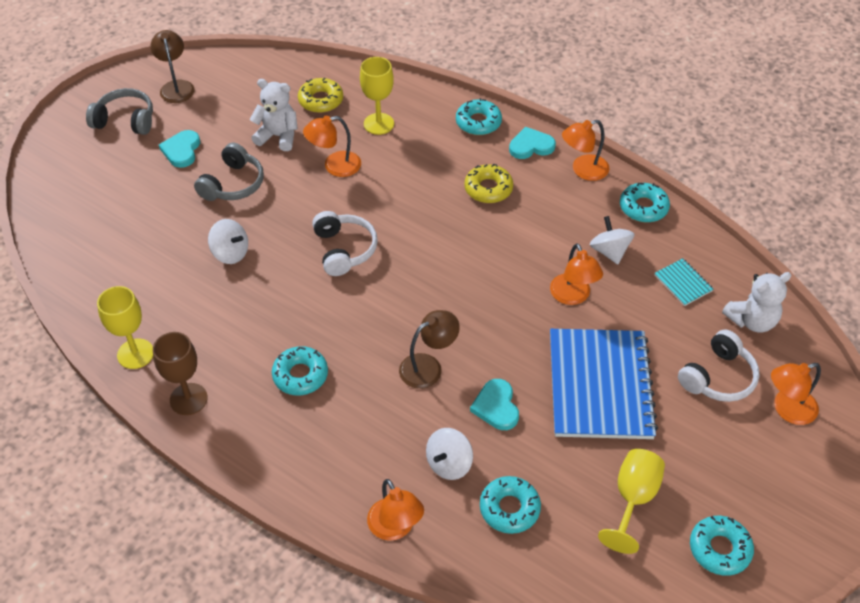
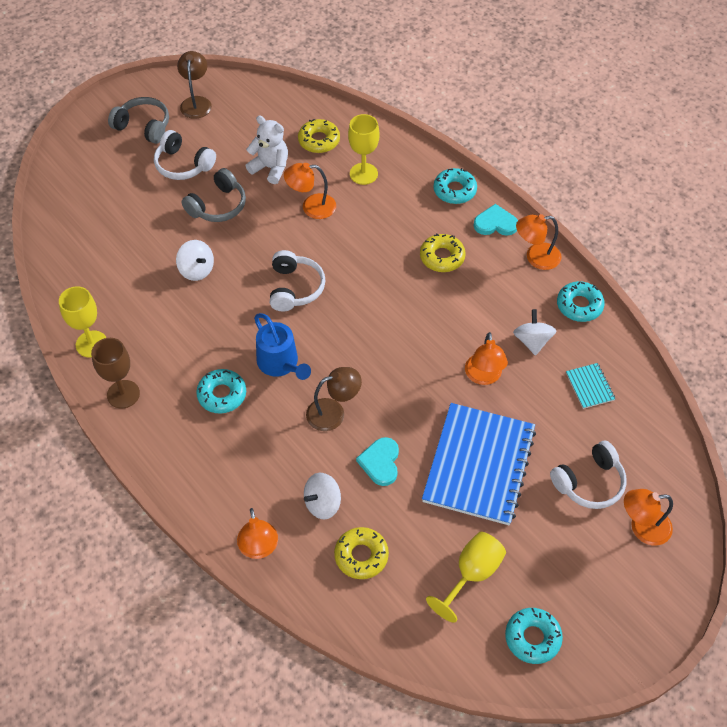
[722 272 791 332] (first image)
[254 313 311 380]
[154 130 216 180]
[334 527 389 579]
——
■ **Task directions**:
Leaving the pictures aside, repeat the data above exactly.

■ **Your response**:
[722 272 791 332] (first image)
[254 313 311 380]
[154 130 216 180]
[334 527 389 579]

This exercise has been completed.